START Listed records
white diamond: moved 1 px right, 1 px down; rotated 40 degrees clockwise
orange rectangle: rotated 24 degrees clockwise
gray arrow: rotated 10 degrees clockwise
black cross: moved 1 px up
END Listed records
START Listed records
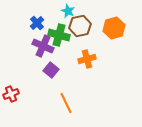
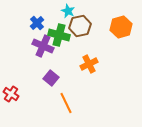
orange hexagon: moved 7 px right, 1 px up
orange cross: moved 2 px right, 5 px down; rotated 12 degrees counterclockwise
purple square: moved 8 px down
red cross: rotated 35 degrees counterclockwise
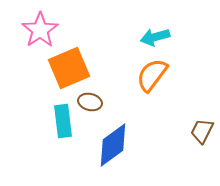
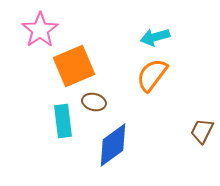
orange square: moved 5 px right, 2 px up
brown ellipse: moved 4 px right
END Listed records
START Listed records
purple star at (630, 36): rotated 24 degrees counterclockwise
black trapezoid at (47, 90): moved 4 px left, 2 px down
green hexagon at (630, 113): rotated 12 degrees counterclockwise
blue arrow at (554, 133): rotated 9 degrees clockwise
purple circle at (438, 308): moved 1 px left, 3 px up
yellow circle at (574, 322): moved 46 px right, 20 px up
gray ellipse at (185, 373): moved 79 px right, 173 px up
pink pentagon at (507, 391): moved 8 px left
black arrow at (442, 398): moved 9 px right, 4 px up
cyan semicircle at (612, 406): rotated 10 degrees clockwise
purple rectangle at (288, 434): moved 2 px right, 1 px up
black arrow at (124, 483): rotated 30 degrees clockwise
END Listed records
-- Work item --
From the line containing "white diamond: moved" down to the line containing "black cross: moved 1 px up" in the material above, reproduce every line exactly, including the two end lines.

-- Worked solution --
white diamond: moved 1 px right, 1 px down; rotated 40 degrees clockwise
orange rectangle: rotated 24 degrees clockwise
gray arrow: rotated 10 degrees clockwise
black cross: moved 1 px up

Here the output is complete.